ASSIGNMENT
Every line containing the string "grey" should be returned from the records.

*** LISTED RECORDS ***

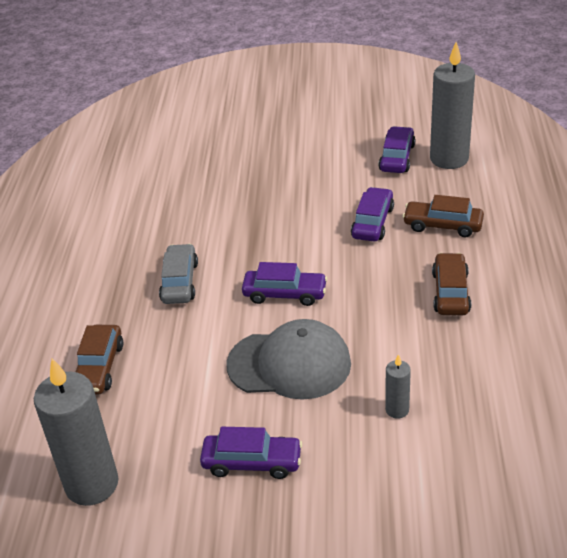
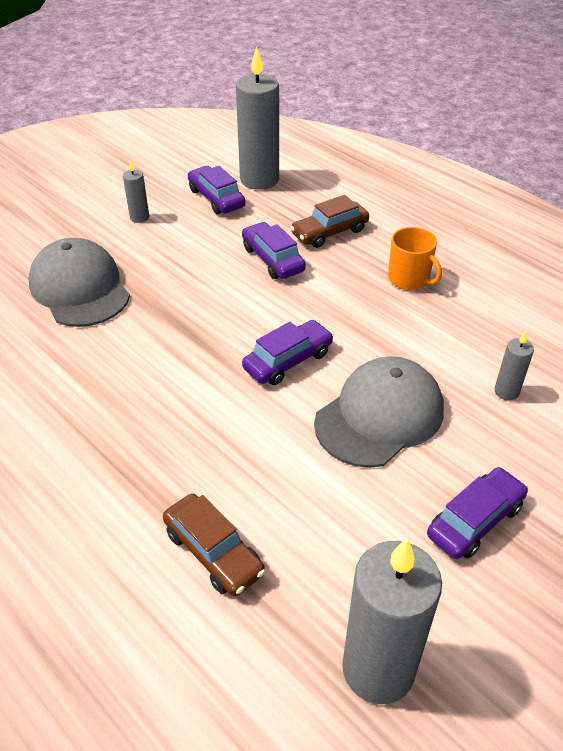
camera: 50 degrees left, 5 degrees up
(180, 282) = (174, 413): grey car -> none
(229, 175) = (79, 288): none -> grey cap
(326, 146) = (139, 217): none -> grey candle
(450, 292) = (409, 279): brown car -> orange mug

***

WRITTEN SOLUTION
(180, 282) = (174, 413): grey car -> none
(229, 175) = (79, 288): none -> grey cap
(326, 146) = (139, 217): none -> grey candle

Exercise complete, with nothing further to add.